## Task to carry out
Output only the entries, exactly as given, without the pictures.

Before-and-after object listings
==============================

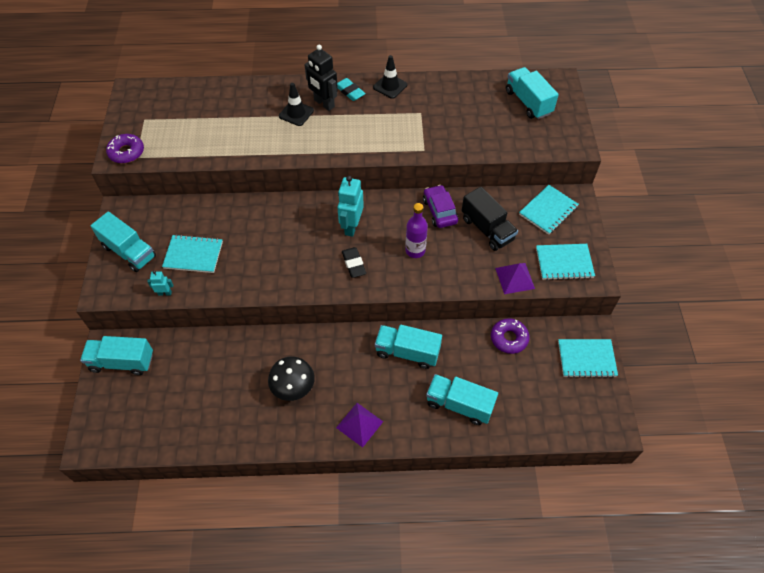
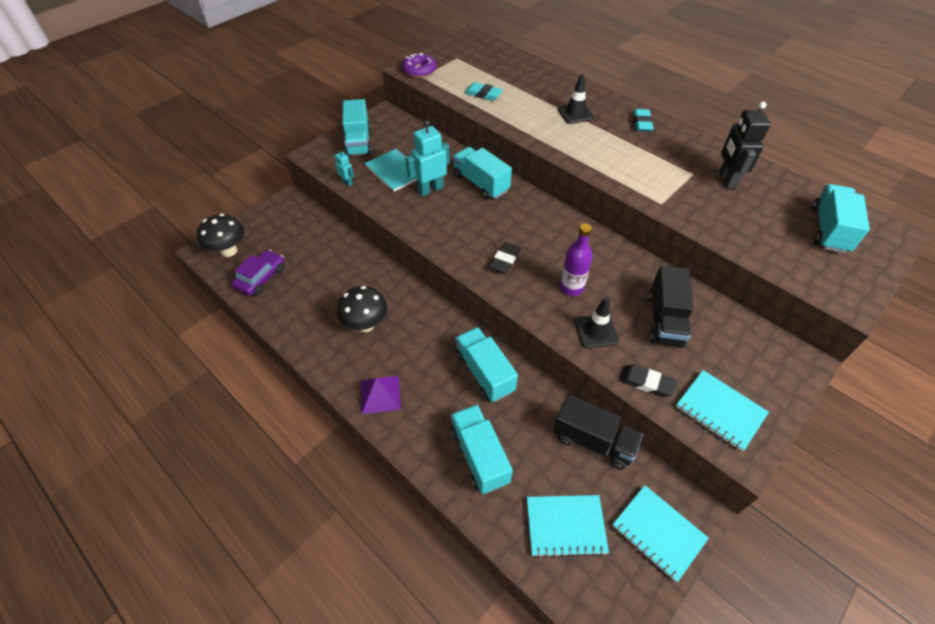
camera: 45 degrees right, 5 degrees down
(110, 428) = (229, 251): none -> black mushroom
(122, 362) = (285, 216): turquoise truck -> turquoise truck (481, 184)
(208, 141) = (483, 94): none -> turquoise eraser
(324, 103) = (607, 119): black robot -> black robot (726, 180)
(351, 226) = (536, 231): turquoise robot -> turquoise robot (430, 189)
(390, 86) = (686, 138): black traffic cone -> black traffic cone (596, 331)
(440, 211) = (632, 273): purple car -> purple car (261, 278)
(509, 338) = (593, 441): purple donut -> black truck
(515, 278) = (646, 383): purple pyramid -> black eraser
(548, 211) = (755, 351): turquoise notebook -> turquoise notebook (565, 526)

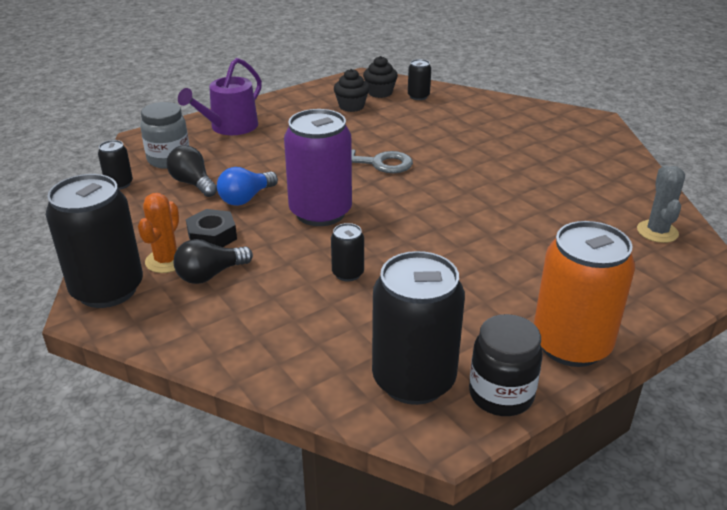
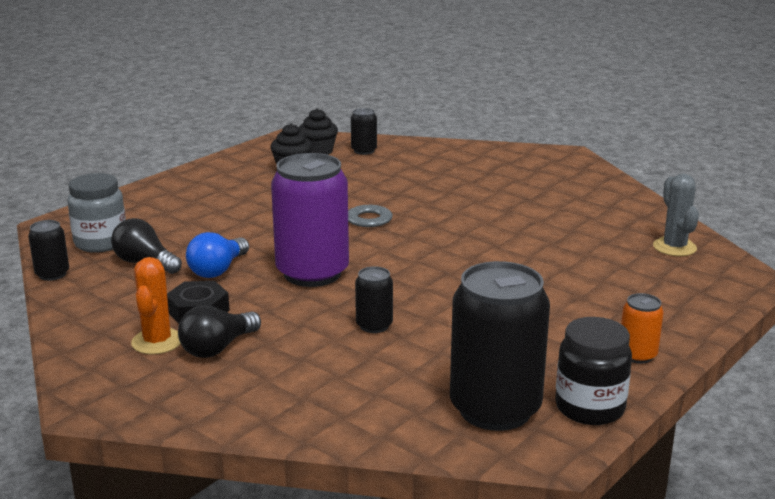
camera: 15 degrees left, 10 degrees down
(107, 289) = (101, 379): black can -> none
(230, 127) = (158, 202): purple watering can -> none
(571, 345) = (637, 355): orange can -> orange can, size x0.46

==============================

## Answer space
camera: 45 degrees right, 5 degrees down
(110, 428) = (229, 251): none -> black mushroom
(122, 362) = (285, 216): turquoise truck -> turquoise truck (481, 184)
(208, 141) = (483, 94): none -> turquoise eraser
(324, 103) = (607, 119): black robot -> black robot (726, 180)
(351, 226) = (536, 231): turquoise robot -> turquoise robot (430, 189)
(390, 86) = (686, 138): black traffic cone -> black traffic cone (596, 331)
(440, 211) = (632, 273): purple car -> purple car (261, 278)
(509, 338) = (593, 441): purple donut -> black truck
(515, 278) = (646, 383): purple pyramid -> black eraser
(548, 211) = (755, 351): turquoise notebook -> turquoise notebook (565, 526)

camera: 15 degrees left, 10 degrees down
(107, 289) = (101, 379): black can -> none
(230, 127) = (158, 202): purple watering can -> none
(571, 345) = (637, 355): orange can -> orange can, size x0.46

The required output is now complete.